**Exercise objective**
Line by line, please look for the word "JACK" in the following records, then copy each line you find it in.

**Input material**
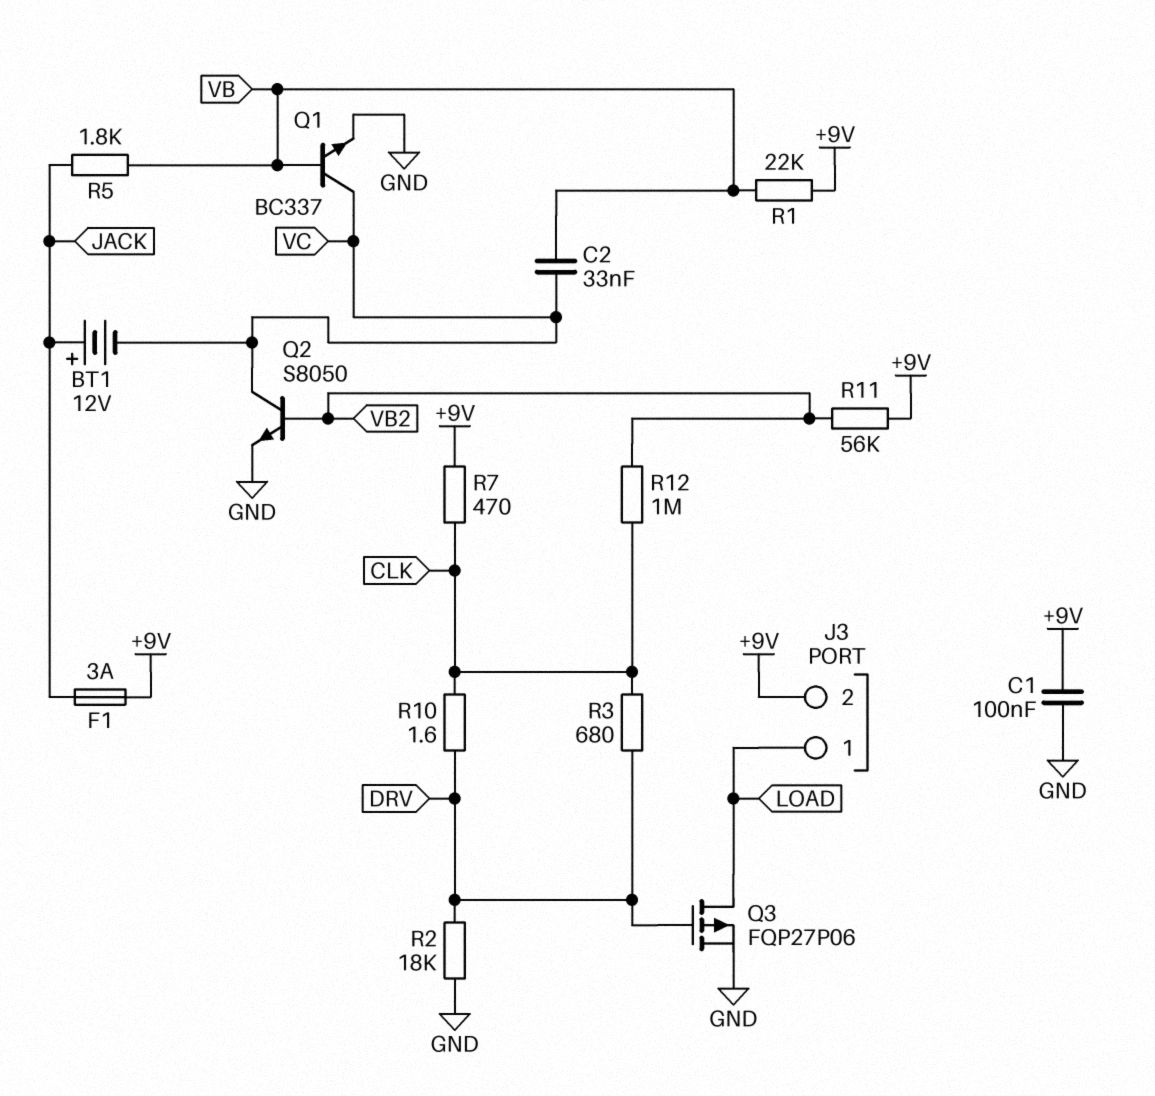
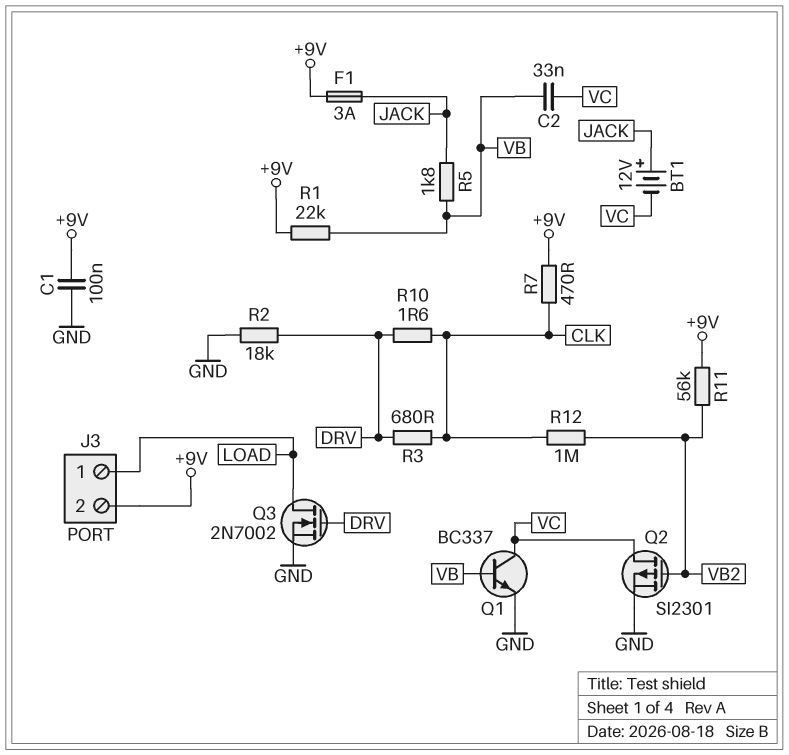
Q2: NPN S8050 (B VB2, C VC, E GND) -> PMOS SI2301 (G VB2, D VC, S GND)
Q3: PMOS FQP27P06 (G DRV, D LOAD, S GND) -> NMOS 2N7002 (G DRV, D LOAD, S GND)

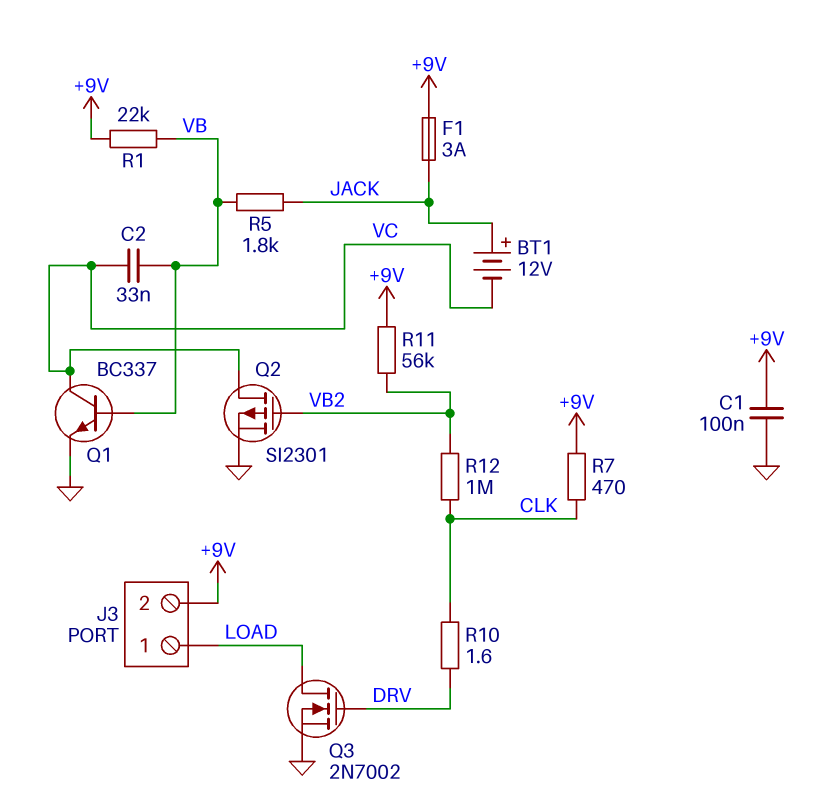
R2: 18k (DRV, GND) -> none
R3: 680 (CLK, DRV) -> none

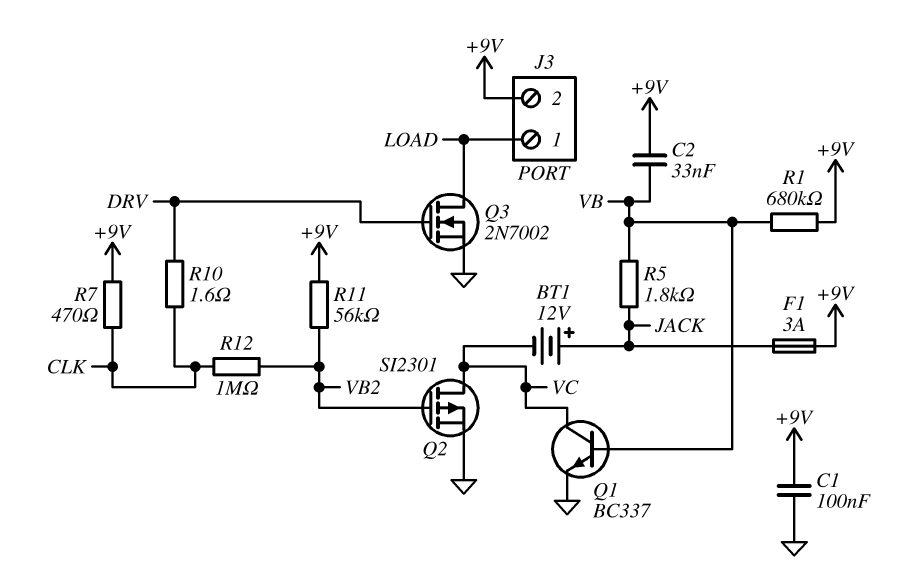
C2: 33nF (VB, VC) -> 33nF (+9V, VB)
R1: 22k (+9V, VB) -> 680k (+9V, VB)

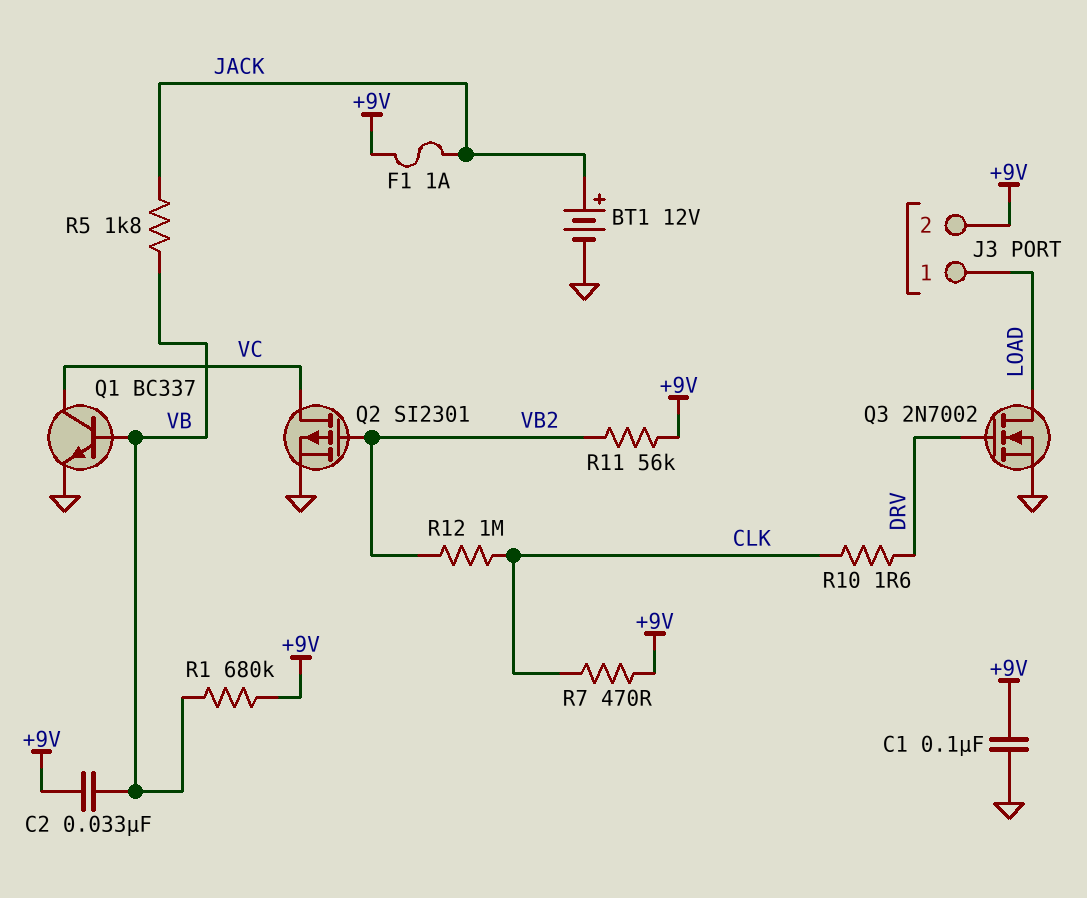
BT1: 12V (plus JACK, minus VC) -> 12V (plus JACK, minus GND)
F1: 3A (+9V, JACK) -> 1A (+9V, JACK)

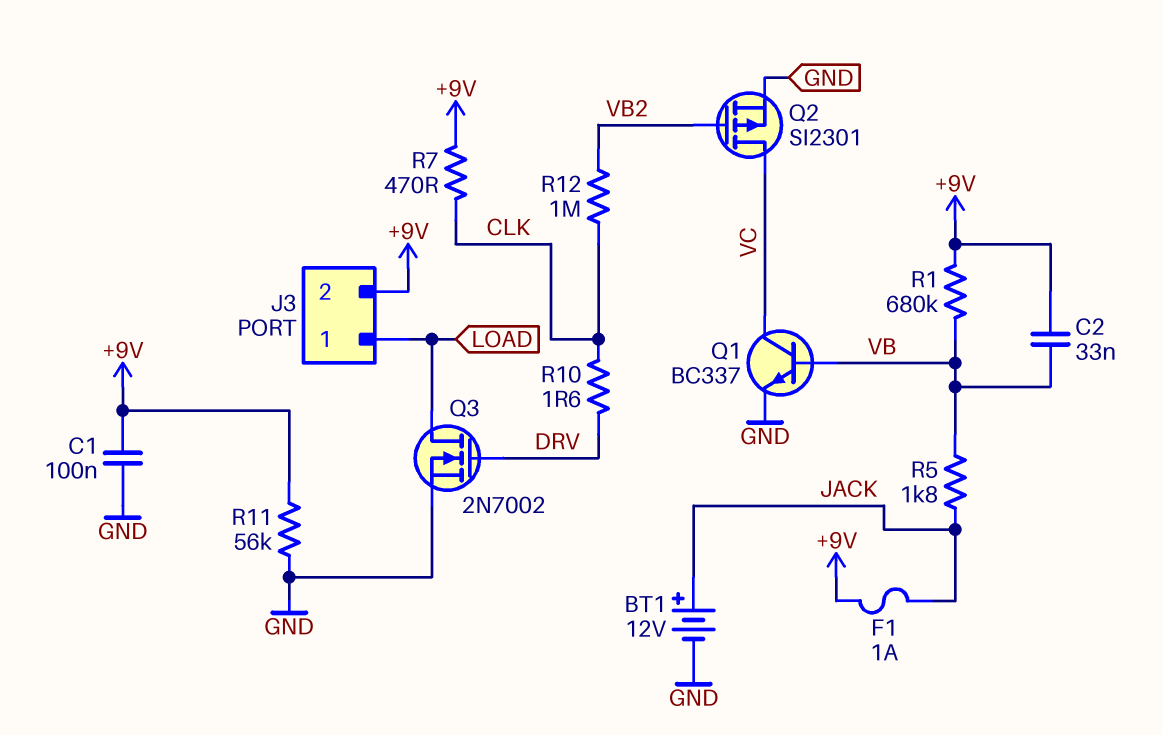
R11: 56k (+9V, VB2) -> 56k (+9V, GND)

**Solution to this task**
BT1: 12V (plus JACK, minus VC) -> 12V (plus JACK, minus GND)
F1: 3A (+9V, JACK) -> 1A (+9V, JACK)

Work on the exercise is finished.